Change listing data
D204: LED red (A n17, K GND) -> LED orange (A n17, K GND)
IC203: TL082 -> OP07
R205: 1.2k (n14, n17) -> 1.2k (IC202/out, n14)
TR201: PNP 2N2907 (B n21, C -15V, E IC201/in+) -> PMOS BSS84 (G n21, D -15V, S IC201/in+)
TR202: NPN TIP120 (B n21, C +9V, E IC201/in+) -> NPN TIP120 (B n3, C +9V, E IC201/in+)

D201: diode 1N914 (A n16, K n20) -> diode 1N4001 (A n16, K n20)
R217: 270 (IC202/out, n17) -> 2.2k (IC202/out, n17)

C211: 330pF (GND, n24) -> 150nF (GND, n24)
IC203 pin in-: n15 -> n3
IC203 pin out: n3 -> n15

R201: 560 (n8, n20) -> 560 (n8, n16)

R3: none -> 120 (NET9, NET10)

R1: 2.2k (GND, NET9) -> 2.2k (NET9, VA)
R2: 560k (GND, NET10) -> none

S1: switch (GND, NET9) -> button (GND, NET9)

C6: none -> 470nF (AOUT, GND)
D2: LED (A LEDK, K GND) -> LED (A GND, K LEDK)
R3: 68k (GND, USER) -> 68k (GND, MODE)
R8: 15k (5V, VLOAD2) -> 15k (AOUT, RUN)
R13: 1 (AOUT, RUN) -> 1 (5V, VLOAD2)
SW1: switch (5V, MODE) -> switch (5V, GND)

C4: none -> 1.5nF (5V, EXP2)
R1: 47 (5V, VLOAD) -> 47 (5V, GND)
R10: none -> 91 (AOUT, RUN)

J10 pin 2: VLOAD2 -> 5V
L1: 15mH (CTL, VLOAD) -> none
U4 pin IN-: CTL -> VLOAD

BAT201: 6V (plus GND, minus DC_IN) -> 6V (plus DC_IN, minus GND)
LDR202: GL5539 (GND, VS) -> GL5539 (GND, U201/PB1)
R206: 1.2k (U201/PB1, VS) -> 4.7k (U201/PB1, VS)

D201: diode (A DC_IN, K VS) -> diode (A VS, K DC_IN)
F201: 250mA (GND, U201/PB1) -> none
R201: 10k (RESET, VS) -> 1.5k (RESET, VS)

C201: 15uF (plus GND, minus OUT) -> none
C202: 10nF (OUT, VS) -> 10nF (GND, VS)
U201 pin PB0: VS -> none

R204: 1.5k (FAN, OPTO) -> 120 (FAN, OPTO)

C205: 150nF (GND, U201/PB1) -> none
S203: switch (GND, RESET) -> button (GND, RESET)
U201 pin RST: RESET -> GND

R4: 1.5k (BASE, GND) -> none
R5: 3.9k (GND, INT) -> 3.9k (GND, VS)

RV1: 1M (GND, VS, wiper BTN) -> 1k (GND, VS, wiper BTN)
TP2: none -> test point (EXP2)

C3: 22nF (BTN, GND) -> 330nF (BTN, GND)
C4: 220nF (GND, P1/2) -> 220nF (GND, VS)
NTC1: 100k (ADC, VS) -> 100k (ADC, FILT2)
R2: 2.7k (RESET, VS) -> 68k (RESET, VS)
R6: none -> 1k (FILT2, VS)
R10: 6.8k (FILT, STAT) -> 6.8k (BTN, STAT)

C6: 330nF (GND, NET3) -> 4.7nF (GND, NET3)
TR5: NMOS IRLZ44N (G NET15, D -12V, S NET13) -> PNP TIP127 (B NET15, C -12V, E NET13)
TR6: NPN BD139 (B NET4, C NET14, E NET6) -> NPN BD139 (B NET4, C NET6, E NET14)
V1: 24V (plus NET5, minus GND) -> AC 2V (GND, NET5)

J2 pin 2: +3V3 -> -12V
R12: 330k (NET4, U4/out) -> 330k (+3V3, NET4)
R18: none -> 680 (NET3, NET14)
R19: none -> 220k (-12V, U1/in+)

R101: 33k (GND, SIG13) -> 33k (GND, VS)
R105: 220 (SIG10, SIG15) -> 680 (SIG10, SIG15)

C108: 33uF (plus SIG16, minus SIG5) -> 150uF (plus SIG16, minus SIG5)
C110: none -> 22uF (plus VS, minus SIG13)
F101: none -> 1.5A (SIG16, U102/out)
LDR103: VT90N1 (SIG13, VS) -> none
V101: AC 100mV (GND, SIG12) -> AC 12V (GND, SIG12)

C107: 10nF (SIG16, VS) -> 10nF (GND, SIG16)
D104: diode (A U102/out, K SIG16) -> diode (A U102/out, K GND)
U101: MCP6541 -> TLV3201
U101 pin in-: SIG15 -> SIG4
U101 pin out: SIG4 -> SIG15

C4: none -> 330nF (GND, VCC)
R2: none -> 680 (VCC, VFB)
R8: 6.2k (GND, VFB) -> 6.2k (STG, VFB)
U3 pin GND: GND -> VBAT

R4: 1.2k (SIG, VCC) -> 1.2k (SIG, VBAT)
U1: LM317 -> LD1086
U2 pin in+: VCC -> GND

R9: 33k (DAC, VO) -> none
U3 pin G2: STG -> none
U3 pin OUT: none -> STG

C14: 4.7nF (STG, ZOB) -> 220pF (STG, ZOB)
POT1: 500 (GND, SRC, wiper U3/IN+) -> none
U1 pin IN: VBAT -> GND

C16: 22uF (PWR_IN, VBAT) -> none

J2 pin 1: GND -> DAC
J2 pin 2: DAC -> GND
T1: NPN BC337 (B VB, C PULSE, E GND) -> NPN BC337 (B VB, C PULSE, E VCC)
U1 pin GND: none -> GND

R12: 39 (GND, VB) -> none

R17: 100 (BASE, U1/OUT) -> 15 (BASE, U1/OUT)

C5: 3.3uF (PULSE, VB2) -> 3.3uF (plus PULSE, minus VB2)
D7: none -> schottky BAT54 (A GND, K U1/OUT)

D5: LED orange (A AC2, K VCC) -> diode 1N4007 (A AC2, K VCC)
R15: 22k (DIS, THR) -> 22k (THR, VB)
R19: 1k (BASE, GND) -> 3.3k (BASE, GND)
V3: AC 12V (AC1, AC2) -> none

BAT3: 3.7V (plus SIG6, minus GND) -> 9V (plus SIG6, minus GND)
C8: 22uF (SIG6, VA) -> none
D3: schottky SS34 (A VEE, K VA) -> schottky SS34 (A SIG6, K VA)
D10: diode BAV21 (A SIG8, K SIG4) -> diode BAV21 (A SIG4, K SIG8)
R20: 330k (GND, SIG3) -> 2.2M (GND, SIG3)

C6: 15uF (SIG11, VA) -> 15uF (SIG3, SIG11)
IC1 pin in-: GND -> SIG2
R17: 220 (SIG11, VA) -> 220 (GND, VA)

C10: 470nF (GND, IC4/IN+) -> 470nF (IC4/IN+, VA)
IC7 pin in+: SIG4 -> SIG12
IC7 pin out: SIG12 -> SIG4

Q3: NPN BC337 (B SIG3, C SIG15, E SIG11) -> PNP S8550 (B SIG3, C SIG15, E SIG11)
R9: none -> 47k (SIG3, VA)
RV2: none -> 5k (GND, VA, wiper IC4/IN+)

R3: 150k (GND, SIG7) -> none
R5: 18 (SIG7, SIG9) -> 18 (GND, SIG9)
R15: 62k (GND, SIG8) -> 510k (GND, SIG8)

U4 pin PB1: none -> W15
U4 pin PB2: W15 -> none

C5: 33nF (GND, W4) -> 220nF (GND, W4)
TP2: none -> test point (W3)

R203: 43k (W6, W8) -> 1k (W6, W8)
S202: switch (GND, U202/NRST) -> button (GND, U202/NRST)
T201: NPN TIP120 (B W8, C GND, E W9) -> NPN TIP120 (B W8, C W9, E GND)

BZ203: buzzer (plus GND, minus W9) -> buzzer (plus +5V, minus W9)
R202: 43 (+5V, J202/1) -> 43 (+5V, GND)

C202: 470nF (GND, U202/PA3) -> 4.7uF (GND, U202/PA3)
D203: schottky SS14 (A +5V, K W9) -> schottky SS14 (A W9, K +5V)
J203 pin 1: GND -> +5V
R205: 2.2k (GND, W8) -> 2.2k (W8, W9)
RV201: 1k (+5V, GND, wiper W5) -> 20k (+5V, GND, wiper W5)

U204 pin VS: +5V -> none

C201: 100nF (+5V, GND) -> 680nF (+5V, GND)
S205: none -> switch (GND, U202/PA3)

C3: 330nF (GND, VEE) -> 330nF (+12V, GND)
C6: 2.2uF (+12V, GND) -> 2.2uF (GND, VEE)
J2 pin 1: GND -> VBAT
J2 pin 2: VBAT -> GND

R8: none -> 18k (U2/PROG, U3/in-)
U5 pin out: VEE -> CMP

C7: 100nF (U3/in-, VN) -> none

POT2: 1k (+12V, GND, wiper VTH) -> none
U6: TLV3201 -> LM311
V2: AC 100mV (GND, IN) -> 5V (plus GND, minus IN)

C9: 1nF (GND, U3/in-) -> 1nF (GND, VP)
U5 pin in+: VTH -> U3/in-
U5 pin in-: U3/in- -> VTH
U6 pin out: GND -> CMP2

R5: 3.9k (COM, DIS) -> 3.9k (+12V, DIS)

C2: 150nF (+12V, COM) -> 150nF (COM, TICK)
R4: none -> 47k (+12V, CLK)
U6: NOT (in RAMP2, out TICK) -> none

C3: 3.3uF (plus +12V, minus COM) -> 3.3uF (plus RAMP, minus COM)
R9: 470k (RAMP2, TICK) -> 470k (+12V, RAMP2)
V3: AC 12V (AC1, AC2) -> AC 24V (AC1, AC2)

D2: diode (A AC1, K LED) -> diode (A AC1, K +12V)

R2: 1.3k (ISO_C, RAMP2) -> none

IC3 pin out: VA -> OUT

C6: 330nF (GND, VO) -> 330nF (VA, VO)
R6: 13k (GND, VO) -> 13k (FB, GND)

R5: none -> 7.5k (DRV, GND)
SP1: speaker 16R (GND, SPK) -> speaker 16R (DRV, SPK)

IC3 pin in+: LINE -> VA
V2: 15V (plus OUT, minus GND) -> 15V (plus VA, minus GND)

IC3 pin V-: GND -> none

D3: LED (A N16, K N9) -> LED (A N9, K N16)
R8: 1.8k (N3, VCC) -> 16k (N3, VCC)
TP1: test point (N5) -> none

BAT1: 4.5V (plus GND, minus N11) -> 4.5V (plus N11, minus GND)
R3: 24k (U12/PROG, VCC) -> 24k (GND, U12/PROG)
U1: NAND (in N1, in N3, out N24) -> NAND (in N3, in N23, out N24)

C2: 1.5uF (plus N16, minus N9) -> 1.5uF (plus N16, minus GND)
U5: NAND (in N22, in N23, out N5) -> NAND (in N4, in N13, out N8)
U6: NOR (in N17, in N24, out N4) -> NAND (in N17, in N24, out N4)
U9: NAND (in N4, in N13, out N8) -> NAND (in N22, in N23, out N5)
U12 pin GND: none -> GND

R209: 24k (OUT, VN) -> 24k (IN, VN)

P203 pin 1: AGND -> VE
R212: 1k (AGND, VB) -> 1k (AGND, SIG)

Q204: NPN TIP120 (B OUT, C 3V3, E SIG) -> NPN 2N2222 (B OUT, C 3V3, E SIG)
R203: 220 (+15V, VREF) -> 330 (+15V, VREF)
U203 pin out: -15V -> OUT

* [EXERCISE DIRECTIONS]:
Starting from the line with "U5 pin in+: VTH", write out every remaining line of the data above exactly, the final line included, and nothing before it.

* [ANSWER TO THIS EXERCISE]:
U5 pin in+: VTH -> U3/in-
U5 pin in-: U3/in- -> VTH
U6 pin out: GND -> CMP2

R5: 3.9k (COM, DIS) -> 3.9k (+12V, DIS)

C2: 150nF (+12V, COM) -> 150nF (COM, TICK)
R4: none -> 47k (+12V, CLK)
U6: NOT (in RAMP2, out TICK) -> none

C3: 3.3uF (plus +12V, minus COM) -> 3.3uF (plus RAMP, minus COM)
R9: 470k (RAMP2, TICK) -> 470k (+12V, RAMP2)
V3: AC 12V (AC1, AC2) -> AC 24V (AC1, AC2)

D2: diode (A AC1, K LED) -> diode (A AC1, K +12V)

R2: 1.3k (ISO_C, RAMP2) -> none

IC3 pin out: VA -> OUT

C6: 330nF (GND, VO) -> 330nF (VA, VO)
R6: 13k (GND, VO) -> 13k (FB, GND)

R5: none -> 7.5k (DRV, GND)
SP1: speaker 16R (GND, SPK) -> speaker 16R (DRV, SPK)

IC3 pin in+: LINE -> VA
V2: 15V (plus OUT, minus GND) -> 15V (plus VA, minus GND)

IC3 pin V-: GND -> none

D3: LED (A N16, K N9) -> LED (A N9, K N16)
R8: 1.8k (N3, VCC) -> 16k (N3, VCC)
TP1: test point (N5) -> none

BAT1: 4.5V (plus GND, minus N11) -> 4.5V (plus N11, minus GND)
R3: 24k (U12/PROG, VCC) -> 24k (GND, U12/PROG)
U1: NAND (in N1, in N3, out N24) -> NAND (in N3, in N23, out N24)

C2: 1.5uF (plus N16, minus N9) -> 1.5uF (plus N16, minus GND)
U5: NAND (in N22, in N23, out N5) -> NAND (in N4, in N13, out N8)
U6: NOR (in N17, in N24, out N4) -> NAND (in N17, in N24, out N4)
U9: NAND (in N4, in N13, out N8) -> NAND (in N22, in N23, out N5)
U12 pin GND: none -> GND

R209: 24k (OUT, VN) -> 24k (IN, VN)

P203 pin 1: AGND -> VE
R212: 1k (AGND, VB) -> 1k (AGND, SIG)

Q204: NPN TIP120 (B OUT, C 3V3, E SIG) -> NPN 2N2222 (B OUT, C 3V3, E SIG)
R203: 220 (+15V, VREF) -> 330 (+15V, VREF)
U203 pin out: -15V -> OUT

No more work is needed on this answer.